** WHAT THE TASK REQUIRES **
Copy out the whole listing exactly as written, leaving the pictures behind.

** COLLECTED MATERIAL **
# # # # #

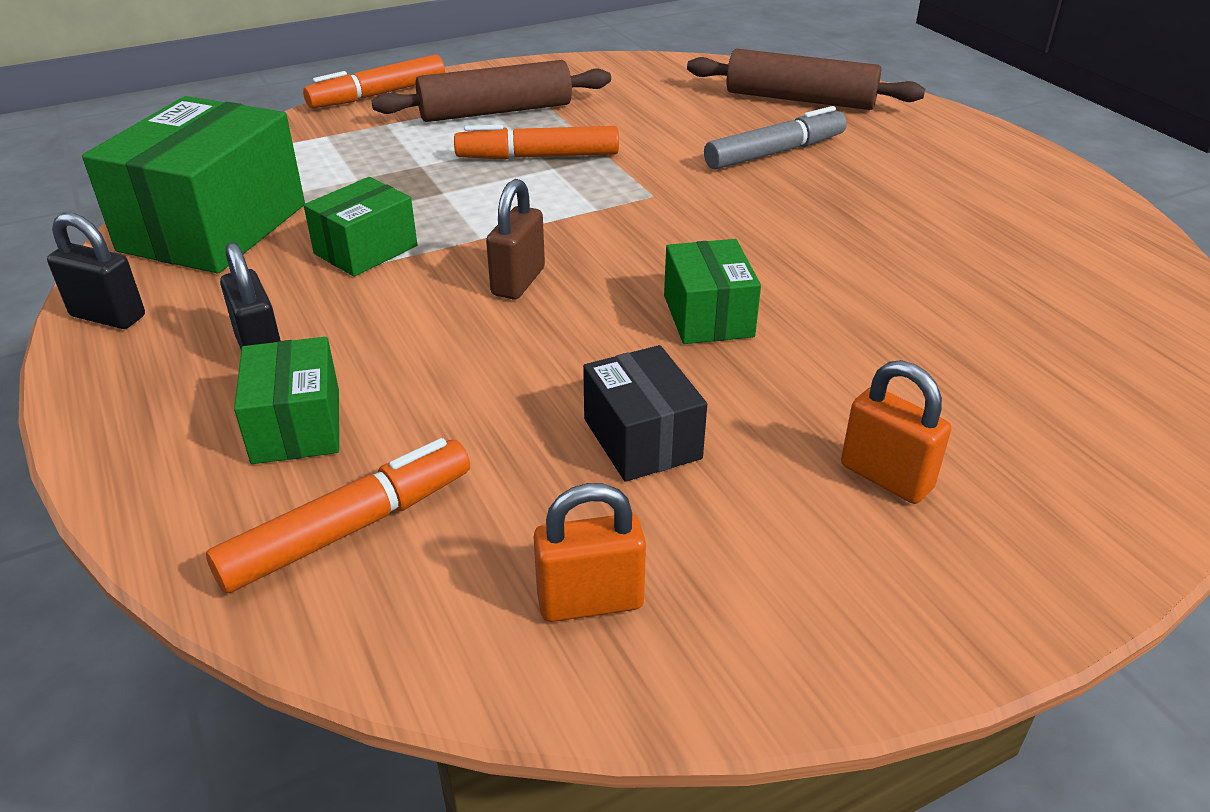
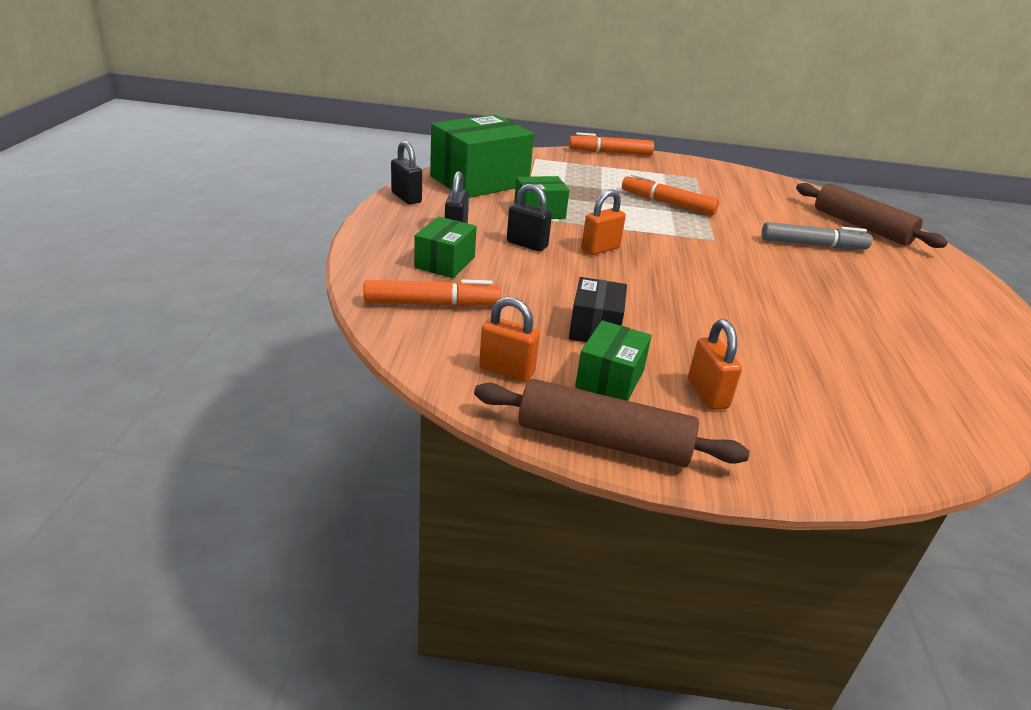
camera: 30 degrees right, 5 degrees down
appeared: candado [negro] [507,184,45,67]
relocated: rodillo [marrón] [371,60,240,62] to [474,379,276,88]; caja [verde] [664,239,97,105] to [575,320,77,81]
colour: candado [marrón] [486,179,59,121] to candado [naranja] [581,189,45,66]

# # # # #

** EXERCISE OUTPUT **
camera: 30 degrees right, 5 degrees down
appeared: candado [negro] [507,184,45,67]
relocated: rodillo [marrón] [371,60,240,62] to [474,379,276,88]; caja [verde] [664,239,97,105] to [575,320,77,81]
colour: candado [marrón] [486,179,59,121] to candado [naranja] [581,189,45,66]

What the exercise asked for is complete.